[Available data — start]
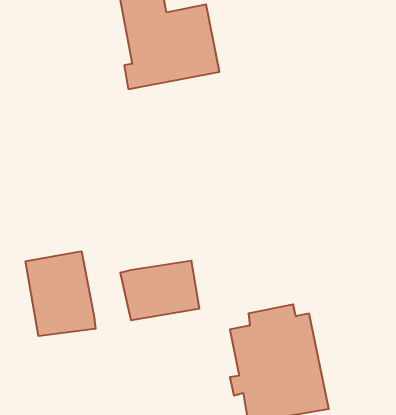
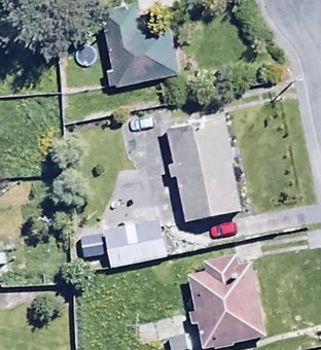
building: none -> [167,116,242,222]
building: [26,251,95,336] -> none

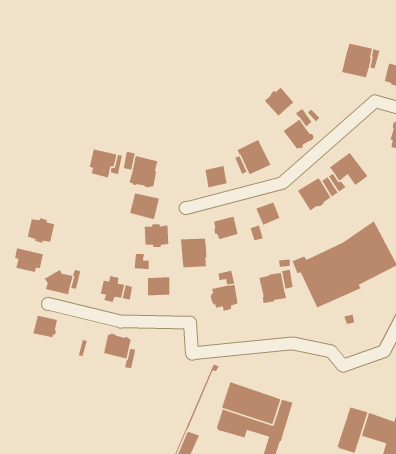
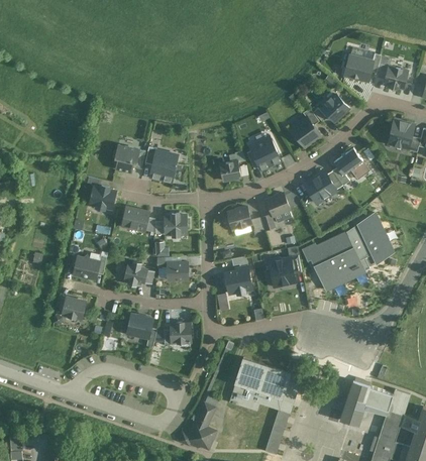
building: [264,87,294,116] -> [321,95,348,122]
building: [129,193,160,220] -> [120,206,148,231]
building: [27,217,55,244] -> [89,186,115,210]
building: [180,238,207,268] -> none
building: [14,247,44,273] -> none
building: none -> [170,323,191,343]

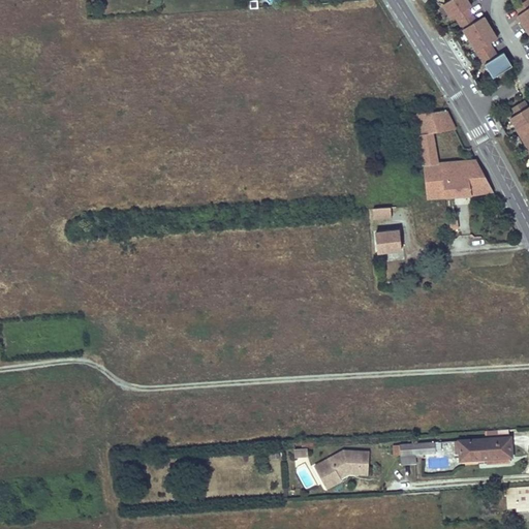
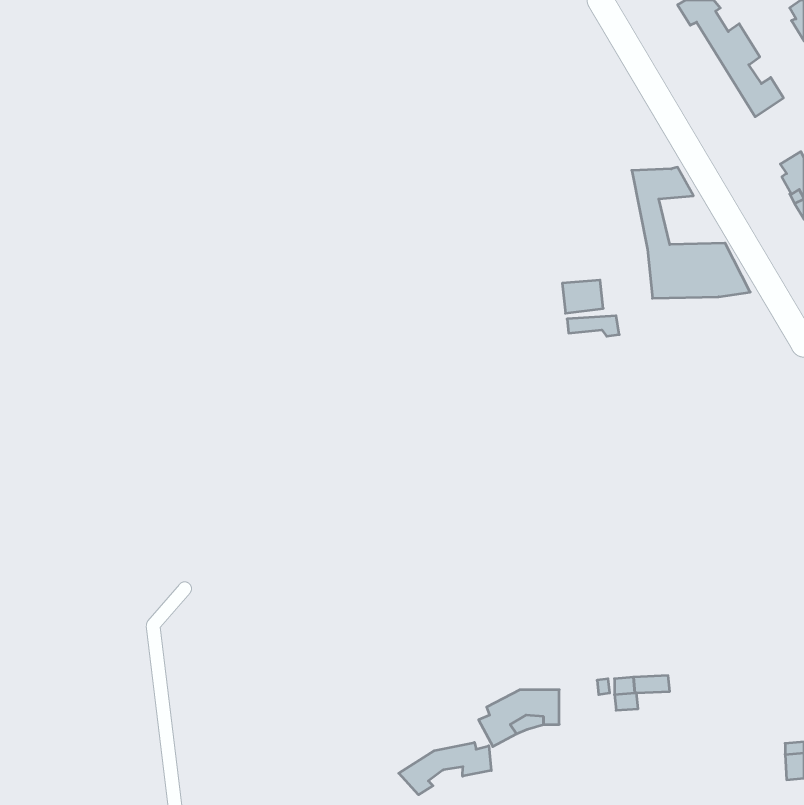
building: [373,231,400,253] -> [562,280,603,313]
building: [462,438,515,461] -> none
building: none -> [399,742,491,795]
[Available data — finish]
- Request
Every line in the data above that contains the word "none" should be copied.

- Solved exercise
building: none -> [167,116,242,222]
building: [26,251,95,336] -> none
building: [180,238,207,268] -> none
building: [14,247,44,273] -> none
building: none -> [170,323,191,343]
building: [462,438,515,461] -> none
building: none -> [399,742,491,795]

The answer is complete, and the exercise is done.